Dataset records below:

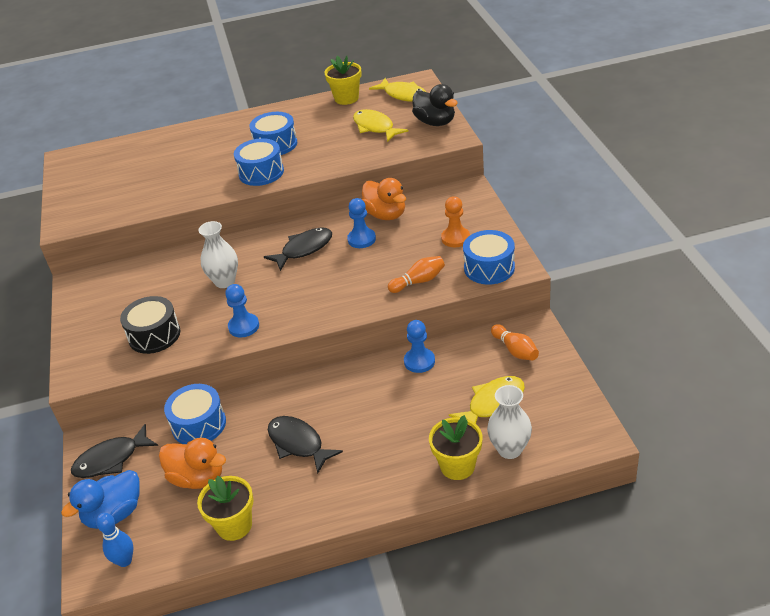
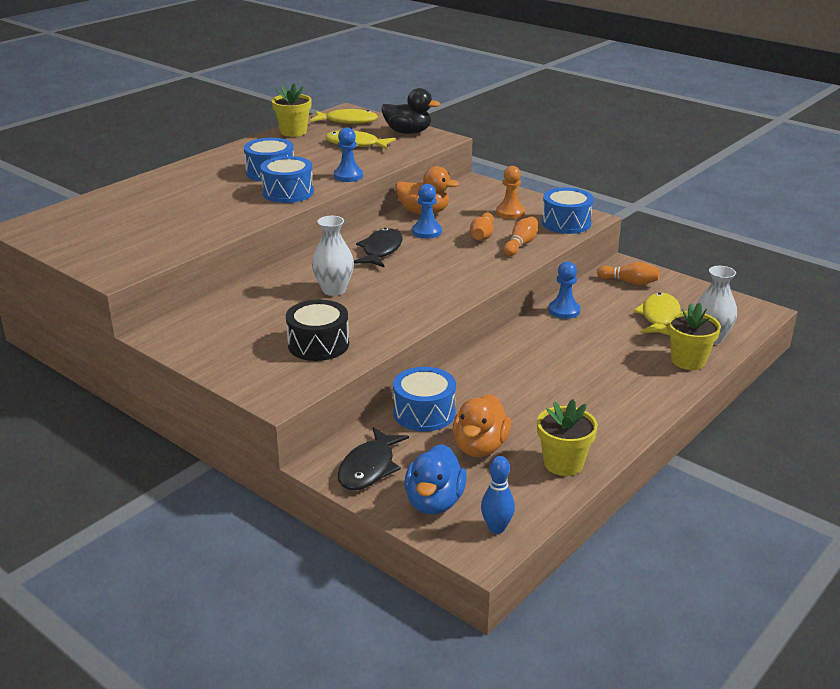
camera: 40 degrees left, 10 degrees down
orange duck [159,438,226,489] -> orange duck turned 120 degrees clockwise [453,394,511,457]
blue pawn [225,284,259,337] -> blue pawn moved to [334,128,363,182]
black fish [268,416,343,473] -> none
none -> orange bowling pin [470,213,494,241]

End of Dataset records.

## [What you should do]
Show every line in the entries above that contains the string "orange".

## [Finished exercise]
orange duck [159,438,226,489] -> orange duck turned 120 degrees clockwise [453,394,511,457]
none -> orange bowling pin [470,213,494,241]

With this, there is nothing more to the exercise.